• [Exercise description]:
In the listing below, find every line that contains the word "second" and copy each of those lines.
>> start Input data
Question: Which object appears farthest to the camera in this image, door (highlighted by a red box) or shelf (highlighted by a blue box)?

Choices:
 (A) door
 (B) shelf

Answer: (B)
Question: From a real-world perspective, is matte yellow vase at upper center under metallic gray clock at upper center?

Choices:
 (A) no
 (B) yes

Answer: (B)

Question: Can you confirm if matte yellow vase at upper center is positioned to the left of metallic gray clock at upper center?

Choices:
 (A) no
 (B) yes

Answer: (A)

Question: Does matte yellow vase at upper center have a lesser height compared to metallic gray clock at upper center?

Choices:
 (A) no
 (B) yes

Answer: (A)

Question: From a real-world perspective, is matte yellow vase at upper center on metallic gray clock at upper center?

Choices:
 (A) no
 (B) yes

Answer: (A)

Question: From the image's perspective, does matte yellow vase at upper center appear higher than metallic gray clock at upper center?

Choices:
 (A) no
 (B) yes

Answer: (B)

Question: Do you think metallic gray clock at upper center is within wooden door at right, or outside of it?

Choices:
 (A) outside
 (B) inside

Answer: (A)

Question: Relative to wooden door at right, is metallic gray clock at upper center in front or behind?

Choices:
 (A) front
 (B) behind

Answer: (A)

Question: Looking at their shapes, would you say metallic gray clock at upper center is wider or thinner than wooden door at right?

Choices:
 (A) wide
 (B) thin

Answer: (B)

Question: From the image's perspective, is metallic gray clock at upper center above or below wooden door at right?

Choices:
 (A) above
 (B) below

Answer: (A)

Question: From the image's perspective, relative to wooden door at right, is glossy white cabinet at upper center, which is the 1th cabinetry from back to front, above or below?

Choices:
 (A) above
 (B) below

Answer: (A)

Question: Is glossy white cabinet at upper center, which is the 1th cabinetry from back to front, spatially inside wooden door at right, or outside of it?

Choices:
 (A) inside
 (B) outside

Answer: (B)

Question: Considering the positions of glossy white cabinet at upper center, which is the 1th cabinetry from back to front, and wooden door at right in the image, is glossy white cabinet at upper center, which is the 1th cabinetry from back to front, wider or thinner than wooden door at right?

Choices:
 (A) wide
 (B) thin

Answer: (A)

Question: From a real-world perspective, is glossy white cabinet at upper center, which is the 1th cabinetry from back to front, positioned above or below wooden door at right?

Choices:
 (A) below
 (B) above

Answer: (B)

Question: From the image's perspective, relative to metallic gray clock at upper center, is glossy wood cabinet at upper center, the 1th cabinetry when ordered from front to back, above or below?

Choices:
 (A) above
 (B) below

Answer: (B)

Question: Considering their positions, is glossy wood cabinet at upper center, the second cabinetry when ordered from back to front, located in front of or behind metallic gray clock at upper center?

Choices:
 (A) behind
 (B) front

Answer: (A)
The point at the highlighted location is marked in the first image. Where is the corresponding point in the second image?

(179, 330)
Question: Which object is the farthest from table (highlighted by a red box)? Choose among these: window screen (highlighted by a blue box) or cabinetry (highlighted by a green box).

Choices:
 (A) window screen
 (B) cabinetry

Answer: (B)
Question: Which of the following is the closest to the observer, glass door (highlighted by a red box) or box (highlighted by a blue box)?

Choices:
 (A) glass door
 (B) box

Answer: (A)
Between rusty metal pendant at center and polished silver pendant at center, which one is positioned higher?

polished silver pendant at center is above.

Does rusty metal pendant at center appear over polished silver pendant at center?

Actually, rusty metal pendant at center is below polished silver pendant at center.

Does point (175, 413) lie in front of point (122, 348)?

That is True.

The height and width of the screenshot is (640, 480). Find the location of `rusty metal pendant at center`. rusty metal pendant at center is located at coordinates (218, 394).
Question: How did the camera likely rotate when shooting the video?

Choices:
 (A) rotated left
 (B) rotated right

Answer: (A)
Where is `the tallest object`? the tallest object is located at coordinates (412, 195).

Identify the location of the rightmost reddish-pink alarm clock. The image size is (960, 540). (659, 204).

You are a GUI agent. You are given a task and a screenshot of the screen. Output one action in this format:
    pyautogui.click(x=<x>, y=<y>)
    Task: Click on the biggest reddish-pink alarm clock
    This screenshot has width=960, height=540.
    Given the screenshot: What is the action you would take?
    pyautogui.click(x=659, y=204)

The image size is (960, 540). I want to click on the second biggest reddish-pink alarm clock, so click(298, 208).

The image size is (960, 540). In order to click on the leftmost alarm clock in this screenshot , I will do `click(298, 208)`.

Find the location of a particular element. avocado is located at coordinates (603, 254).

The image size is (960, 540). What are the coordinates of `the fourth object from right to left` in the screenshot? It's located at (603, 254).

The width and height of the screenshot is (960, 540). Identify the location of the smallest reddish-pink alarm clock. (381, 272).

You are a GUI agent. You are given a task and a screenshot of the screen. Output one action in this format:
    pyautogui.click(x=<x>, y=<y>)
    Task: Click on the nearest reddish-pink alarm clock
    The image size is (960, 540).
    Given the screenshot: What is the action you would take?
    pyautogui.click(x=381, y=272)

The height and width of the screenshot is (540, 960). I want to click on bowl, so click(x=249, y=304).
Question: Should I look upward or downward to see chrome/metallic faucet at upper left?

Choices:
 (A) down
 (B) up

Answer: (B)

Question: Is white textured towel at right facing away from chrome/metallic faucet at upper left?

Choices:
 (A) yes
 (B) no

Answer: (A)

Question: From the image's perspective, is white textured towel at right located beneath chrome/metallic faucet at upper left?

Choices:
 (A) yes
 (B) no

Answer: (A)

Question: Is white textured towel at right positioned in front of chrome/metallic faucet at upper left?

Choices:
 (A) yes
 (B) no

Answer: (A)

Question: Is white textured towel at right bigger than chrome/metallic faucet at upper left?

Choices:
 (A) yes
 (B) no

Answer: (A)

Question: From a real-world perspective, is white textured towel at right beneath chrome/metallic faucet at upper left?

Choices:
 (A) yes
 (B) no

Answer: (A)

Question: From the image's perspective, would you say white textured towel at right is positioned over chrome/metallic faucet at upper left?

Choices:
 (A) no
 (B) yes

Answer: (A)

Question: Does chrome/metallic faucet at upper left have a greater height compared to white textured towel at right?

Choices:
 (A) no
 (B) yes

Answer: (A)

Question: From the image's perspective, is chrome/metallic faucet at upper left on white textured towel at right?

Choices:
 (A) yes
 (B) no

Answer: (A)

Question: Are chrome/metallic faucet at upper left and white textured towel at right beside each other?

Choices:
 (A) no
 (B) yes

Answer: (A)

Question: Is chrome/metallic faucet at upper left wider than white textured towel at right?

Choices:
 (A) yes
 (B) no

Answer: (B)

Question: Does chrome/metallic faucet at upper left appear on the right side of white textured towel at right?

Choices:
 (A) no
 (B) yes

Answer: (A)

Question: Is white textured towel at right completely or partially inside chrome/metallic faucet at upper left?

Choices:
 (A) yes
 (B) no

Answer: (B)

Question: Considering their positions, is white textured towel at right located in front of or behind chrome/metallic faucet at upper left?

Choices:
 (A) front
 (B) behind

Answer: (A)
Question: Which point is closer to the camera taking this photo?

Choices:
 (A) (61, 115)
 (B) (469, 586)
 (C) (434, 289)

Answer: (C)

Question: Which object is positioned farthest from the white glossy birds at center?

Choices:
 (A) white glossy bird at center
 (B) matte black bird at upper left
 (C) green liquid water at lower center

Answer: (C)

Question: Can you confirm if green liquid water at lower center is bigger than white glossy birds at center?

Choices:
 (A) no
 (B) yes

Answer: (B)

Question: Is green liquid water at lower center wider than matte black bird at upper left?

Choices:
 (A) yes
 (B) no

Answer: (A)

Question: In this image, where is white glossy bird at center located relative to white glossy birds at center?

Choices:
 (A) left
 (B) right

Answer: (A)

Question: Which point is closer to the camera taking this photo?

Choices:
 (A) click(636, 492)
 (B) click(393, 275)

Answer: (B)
>> end Input data
• [Full answer]:
Question: Considering their positions, is glossy wood cabinet at upper center, the second cabinetry when ordered from back to front, located in front of or behind metallic gray clock at upper center?
The point at the highlighted location is marked in the first image. Where is the corresponding point in the second image?
The image size is (960, 540). I want to click on the second biggest reddish-pink alarm clock, so click(298, 208).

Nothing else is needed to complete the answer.